Data extracts -

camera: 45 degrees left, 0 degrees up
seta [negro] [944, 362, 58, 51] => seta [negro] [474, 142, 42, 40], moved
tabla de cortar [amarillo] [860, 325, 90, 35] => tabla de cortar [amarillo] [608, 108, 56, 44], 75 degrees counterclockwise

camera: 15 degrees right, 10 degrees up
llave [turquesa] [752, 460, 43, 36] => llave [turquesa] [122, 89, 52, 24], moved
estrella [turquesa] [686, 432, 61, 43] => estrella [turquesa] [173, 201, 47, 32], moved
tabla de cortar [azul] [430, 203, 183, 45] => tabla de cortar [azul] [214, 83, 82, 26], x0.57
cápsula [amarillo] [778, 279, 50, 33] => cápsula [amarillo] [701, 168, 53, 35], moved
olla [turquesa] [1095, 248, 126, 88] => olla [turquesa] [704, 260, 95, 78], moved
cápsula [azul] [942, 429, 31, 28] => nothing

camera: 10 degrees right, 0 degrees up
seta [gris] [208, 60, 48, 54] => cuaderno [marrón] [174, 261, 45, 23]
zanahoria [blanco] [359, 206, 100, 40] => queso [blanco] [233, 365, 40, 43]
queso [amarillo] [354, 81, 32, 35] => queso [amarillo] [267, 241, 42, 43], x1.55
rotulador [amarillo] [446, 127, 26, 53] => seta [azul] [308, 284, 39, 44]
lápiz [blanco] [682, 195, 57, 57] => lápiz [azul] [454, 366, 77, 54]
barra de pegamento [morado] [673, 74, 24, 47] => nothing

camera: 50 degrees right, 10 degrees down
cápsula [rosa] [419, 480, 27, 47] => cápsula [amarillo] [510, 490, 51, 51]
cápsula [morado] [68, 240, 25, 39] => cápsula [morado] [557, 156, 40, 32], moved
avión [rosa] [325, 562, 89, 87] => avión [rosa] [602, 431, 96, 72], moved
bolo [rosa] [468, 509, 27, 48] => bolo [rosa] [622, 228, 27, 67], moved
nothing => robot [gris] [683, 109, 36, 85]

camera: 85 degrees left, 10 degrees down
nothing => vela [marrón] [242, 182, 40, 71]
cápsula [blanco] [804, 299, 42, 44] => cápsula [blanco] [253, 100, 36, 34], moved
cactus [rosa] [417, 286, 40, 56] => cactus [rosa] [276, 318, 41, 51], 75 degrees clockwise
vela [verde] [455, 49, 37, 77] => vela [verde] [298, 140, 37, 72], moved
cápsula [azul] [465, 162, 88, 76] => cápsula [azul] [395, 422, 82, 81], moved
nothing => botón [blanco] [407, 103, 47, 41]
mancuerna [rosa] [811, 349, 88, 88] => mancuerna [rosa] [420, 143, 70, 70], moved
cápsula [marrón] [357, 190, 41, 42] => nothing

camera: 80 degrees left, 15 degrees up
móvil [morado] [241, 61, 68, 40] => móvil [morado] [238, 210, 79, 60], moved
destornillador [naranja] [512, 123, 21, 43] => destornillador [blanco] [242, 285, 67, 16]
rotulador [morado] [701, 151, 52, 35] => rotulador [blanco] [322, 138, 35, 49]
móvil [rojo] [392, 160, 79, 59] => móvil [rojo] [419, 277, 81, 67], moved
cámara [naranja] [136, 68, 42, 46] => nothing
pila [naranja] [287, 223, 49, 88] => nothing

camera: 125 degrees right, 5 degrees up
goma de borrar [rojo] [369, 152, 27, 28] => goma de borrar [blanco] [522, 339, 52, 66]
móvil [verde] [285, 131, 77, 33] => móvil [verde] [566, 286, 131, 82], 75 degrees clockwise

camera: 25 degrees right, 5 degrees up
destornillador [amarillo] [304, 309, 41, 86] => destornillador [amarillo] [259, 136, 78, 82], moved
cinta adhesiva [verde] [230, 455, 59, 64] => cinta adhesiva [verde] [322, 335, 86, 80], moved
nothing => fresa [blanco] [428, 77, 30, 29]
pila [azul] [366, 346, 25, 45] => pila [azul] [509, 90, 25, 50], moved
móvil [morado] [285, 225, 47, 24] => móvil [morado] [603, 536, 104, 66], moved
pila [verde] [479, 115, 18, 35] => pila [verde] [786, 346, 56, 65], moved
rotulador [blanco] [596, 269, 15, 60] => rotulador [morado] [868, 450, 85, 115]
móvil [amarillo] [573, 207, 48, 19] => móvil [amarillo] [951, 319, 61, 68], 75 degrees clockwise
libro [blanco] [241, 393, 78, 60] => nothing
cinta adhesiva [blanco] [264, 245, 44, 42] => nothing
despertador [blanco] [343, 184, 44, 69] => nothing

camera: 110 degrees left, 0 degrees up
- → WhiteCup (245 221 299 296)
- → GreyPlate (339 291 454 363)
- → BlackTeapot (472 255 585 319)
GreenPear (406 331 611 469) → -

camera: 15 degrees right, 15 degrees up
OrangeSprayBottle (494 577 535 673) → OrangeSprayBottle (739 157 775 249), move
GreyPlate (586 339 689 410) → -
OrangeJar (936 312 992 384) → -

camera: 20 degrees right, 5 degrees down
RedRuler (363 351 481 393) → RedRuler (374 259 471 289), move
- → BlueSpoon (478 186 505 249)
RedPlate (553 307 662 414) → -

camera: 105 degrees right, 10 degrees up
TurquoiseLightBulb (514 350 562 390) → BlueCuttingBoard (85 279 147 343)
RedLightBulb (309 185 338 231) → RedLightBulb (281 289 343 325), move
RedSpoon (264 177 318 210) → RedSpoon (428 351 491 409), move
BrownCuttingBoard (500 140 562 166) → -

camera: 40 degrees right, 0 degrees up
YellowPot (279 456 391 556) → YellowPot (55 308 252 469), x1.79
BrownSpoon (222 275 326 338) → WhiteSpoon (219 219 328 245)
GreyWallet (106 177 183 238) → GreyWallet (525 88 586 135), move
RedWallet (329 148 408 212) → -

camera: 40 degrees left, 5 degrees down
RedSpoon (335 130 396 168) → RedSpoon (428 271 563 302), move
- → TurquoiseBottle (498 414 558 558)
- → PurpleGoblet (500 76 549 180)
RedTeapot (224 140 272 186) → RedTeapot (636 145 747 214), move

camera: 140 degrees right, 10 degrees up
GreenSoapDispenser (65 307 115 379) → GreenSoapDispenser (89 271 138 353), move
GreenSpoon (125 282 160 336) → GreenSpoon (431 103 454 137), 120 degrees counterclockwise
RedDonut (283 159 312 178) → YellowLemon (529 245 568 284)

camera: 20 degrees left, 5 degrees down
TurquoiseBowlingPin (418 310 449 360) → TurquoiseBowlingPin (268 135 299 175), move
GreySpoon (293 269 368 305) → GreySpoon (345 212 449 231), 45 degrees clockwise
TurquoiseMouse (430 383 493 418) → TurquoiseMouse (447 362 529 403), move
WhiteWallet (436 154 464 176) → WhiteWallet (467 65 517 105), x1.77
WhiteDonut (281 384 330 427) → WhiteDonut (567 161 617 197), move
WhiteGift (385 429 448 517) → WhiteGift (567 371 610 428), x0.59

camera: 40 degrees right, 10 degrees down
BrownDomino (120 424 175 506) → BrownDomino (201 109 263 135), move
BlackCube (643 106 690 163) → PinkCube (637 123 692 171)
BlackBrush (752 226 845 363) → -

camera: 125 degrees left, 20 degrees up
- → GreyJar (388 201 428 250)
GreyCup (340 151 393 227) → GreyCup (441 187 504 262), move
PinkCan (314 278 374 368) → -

Your goal - Only the lines from the one containing "WhiteGift (385 429" through the last line of the records should appear, each written out exactly.

Written answer -
WhiteGift (385 429 448 517) → WhiteGift (567 371 610 428), x0.59

camera: 40 degrees right, 10 degrees down
BrownDomino (120 424 175 506) → BrownDomino (201 109 263 135), move
BlackCube (643 106 690 163) → PinkCube (637 123 692 171)
BlackBrush (752 226 845 363) → -

camera: 125 degrees left, 20 degrees up
- → GreyJar (388 201 428 250)
GreyCup (340 151 393 227) → GreyCup (441 187 504 262), move
PinkCan (314 278 374 368) → -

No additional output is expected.